YOUR OBJECTIVE
Set each entry down exactly as written.

WORKING DATA
● ● ● ●

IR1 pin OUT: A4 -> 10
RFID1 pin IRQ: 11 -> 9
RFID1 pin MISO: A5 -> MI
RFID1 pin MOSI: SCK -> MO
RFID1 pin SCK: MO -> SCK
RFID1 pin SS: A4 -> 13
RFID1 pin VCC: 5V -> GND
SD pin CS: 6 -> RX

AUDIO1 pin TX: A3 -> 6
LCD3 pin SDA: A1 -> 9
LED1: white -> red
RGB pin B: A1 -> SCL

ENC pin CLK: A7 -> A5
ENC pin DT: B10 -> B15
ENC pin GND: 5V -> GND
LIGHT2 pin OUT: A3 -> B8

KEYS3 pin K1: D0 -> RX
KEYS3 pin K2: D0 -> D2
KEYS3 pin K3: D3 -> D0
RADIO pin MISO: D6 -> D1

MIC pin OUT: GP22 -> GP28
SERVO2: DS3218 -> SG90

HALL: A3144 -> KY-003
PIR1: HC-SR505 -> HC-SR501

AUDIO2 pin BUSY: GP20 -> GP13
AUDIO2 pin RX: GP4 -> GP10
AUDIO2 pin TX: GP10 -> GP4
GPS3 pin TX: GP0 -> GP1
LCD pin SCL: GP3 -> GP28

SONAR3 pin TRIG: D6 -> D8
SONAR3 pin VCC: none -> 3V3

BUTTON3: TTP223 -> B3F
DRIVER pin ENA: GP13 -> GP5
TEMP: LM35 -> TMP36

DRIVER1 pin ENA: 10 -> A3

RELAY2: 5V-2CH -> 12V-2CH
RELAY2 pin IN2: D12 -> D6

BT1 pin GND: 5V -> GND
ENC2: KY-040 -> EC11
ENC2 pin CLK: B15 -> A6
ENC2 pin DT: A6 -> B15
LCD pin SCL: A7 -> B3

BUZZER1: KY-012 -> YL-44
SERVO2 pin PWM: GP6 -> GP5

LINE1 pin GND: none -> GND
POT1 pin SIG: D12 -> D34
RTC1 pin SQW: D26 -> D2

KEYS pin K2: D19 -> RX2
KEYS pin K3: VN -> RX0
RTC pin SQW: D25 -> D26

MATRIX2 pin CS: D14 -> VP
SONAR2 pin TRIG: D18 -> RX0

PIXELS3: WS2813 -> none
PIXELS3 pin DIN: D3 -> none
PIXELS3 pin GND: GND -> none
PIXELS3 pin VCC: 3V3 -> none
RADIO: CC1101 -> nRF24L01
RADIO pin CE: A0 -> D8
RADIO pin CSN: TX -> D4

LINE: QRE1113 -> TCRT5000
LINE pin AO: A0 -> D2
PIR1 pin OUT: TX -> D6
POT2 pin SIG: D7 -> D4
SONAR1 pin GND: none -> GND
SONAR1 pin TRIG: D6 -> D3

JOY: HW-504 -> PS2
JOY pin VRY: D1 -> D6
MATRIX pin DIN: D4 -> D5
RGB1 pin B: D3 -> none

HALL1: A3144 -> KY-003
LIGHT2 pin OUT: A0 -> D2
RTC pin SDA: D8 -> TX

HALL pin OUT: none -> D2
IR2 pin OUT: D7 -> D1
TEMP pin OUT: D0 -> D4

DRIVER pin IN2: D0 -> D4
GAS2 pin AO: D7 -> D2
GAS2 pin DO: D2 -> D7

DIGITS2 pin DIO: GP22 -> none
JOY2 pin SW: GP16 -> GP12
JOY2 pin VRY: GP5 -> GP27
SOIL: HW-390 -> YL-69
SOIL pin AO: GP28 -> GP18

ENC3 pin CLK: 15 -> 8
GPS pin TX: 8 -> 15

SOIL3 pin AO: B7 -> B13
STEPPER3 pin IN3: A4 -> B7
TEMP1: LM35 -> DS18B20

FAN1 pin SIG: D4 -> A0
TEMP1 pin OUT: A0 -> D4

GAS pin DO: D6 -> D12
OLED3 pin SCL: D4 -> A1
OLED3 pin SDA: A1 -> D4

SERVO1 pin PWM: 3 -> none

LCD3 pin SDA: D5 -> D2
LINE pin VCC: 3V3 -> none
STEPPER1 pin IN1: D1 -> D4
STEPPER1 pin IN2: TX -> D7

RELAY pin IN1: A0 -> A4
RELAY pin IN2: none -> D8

● ● ● ●

SOLUTION FOR THIS PROBLEM
IR1 pin OUT: A4 -> 10
RFID1 pin IRQ: 11 -> 9
RFID1 pin MISO: A5 -> MI
RFID1 pin MOSI: SCK -> MO
RFID1 pin SCK: MO -> SCK
RFID1 pin SS: A4 -> 13
RFID1 pin VCC: 5V -> GND
SD pin CS: 6 -> RX

AUDIO1 pin TX: A3 -> 6
LCD3 pin SDA: A1 -> 9
LED1: white -> red
RGB pin B: A1 -> SCL

ENC pin CLK: A7 -> A5
ENC pin DT: B10 -> B15
ENC pin GND: 5V -> GND
LIGHT2 pin OUT: A3 -> B8

KEYS3 pin K1: D0 -> RX
KEYS3 pin K2: D0 -> D2
KEYS3 pin K3: D3 -> D0
RADIO pin MISO: D6 -> D1

MIC pin OUT: GP22 -> GP28
SERVO2: DS3218 -> SG90

HALL: A3144 -> KY-003
PIR1: HC-SR505 -> HC-SR501

AUDIO2 pin BUSY: GP20 -> GP13
AUDIO2 pin RX: GP4 -> GP10
AUDIO2 pin TX: GP10 -> GP4
GPS3 pin TX: GP0 -> GP1
LCD pin SCL: GP3 -> GP28

SONAR3 pin TRIG: D6 -> D8
SONAR3 pin VCC: none -> 3V3

BUTTON3: TTP223 -> B3F
DRIVER pin ENA: GP13 -> GP5
TEMP: LM35 -> TMP36

DRIVER1 pin ENA: 10 -> A3

RELAY2: 5V-2CH -> 12V-2CH
RELAY2 pin IN2: D12 -> D6

BT1 pin GND: 5V -> GND
ENC2: KY-040 -> EC11
ENC2 pin CLK: B15 -> A6
ENC2 pin DT: A6 -> B15
LCD pin SCL: A7 -> B3

BUZZER1: KY-012 -> YL-44
SERVO2 pin PWM: GP6 -> GP5

LINE1 pin GND: none -> GND
POT1 pin SIG: D12 -> D34
RTC1 pin SQW: D26 -> D2

KEYS pin K2: D19 -> RX2
KEYS pin K3: VN -> RX0
RTC pin SQW: D25 -> D26

MATRIX2 pin CS: D14 -> VP
SONAR2 pin TRIG: D18 -> RX0

PIXELS3: WS2813 -> none
PIXELS3 pin DIN: D3 -> none
PIXELS3 pin GND: GND -> none
PIXELS3 pin VCC: 3V3 -> none
RADIO: CC1101 -> nRF24L01
RADIO pin CE: A0 -> D8
RADIO pin CSN: TX -> D4

LINE: QRE1113 -> TCRT5000
LINE pin AO: A0 -> D2
PIR1 pin OUT: TX -> D6
POT2 pin SIG: D7 -> D4
SONAR1 pin GND: none -> GND
SONAR1 pin TRIG: D6 -> D3

JOY: HW-504 -> PS2
JOY pin VRY: D1 -> D6
MATRIX pin DIN: D4 -> D5
RGB1 pin B: D3 -> none

HALL1: A3144 -> KY-003
LIGHT2 pin OUT: A0 -> D2
RTC pin SDA: D8 -> TX

HALL pin OUT: none -> D2
IR2 pin OUT: D7 -> D1
TEMP pin OUT: D0 -> D4

DRIVER pin IN2: D0 -> D4
GAS2 pin AO: D7 -> D2
GAS2 pin DO: D2 -> D7

DIGITS2 pin DIO: GP22 -> none
JOY2 pin SW: GP16 -> GP12
JOY2 pin VRY: GP5 -> GP27
SOIL: HW-390 -> YL-69
SOIL pin AO: GP28 -> GP18

ENC3 pin CLK: 15 -> 8
GPS pin TX: 8 -> 15

SOIL3 pin AO: B7 -> B13
STEPPER3 pin IN3: A4 -> B7
TEMP1: LM35 -> DS18B20

FAN1 pin SIG: D4 -> A0
TEMP1 pin OUT: A0 -> D4

GAS pin DO: D6 -> D12
OLED3 pin SCL: D4 -> A1
OLED3 pin SDA: A1 -> D4

SERVO1 pin PWM: 3 -> none

LCD3 pin SDA: D5 -> D2
LINE pin VCC: 3V3 -> none
STEPPER1 pin IN1: D1 -> D4
STEPPER1 pin IN2: TX -> D7

RELAY pin IN1: A0 -> A4
RELAY pin IN2: none -> D8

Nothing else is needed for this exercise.